══ Record extracts

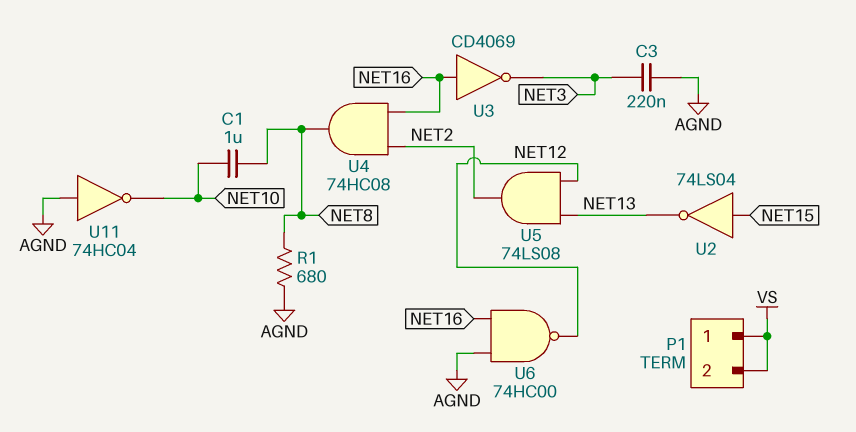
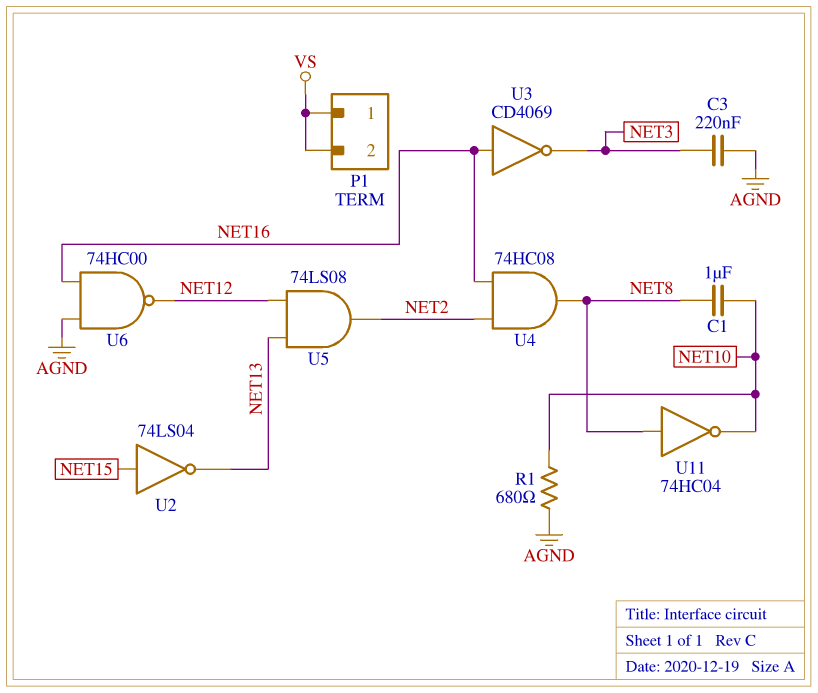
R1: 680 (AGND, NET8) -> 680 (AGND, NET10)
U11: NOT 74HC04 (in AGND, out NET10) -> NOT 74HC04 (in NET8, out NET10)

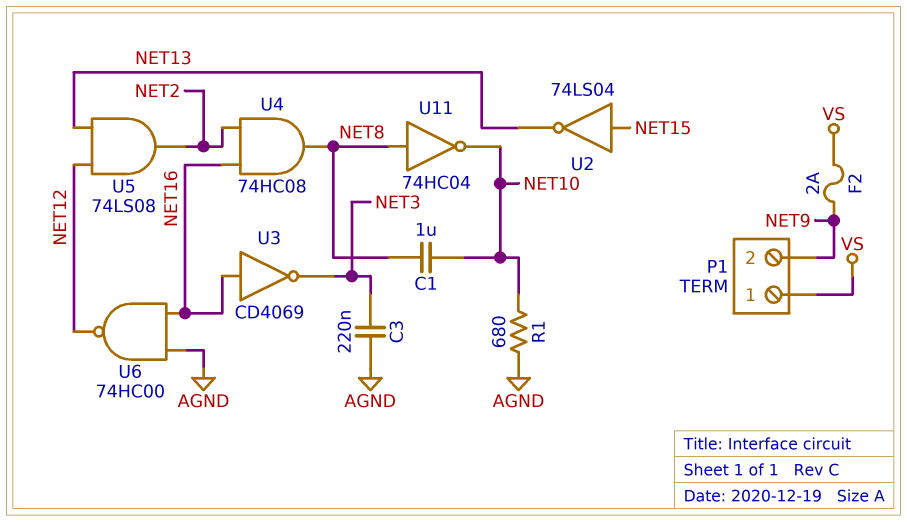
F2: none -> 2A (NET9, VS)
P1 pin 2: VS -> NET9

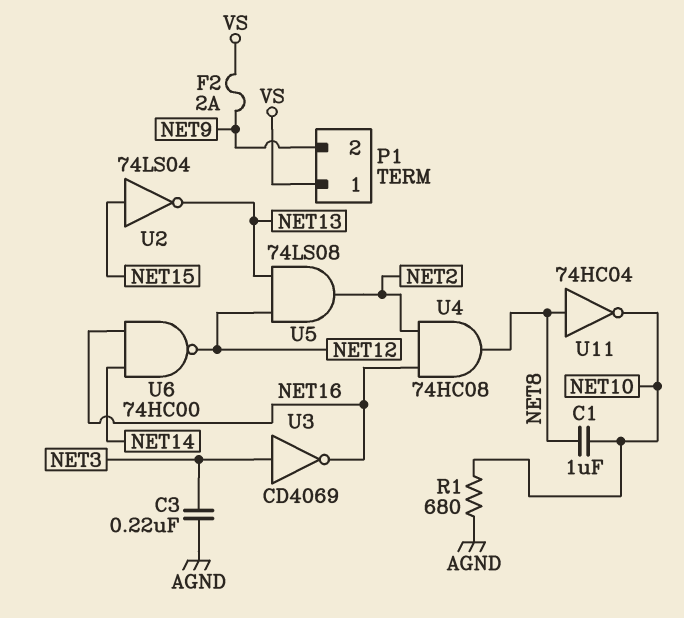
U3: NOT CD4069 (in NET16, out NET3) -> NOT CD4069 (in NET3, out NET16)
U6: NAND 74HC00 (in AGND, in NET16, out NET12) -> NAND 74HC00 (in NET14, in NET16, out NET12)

════
══ Record extracts

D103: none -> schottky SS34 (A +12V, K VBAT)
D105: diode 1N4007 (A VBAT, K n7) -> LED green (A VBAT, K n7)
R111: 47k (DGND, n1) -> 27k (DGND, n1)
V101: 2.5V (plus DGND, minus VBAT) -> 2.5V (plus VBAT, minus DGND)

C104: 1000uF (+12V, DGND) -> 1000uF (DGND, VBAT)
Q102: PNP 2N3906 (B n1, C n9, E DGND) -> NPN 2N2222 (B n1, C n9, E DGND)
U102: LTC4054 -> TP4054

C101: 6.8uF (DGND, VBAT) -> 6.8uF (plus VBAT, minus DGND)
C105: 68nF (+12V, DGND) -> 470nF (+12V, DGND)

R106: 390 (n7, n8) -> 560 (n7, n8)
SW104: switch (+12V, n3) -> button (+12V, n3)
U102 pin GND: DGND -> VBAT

════

● **Brief**:
Report each line of the entries where the word "none" occurs.

● **Written answer**:
F2: none -> 2A (NET9, VS)
D103: none -> schottky SS34 (A +12V, K VBAT)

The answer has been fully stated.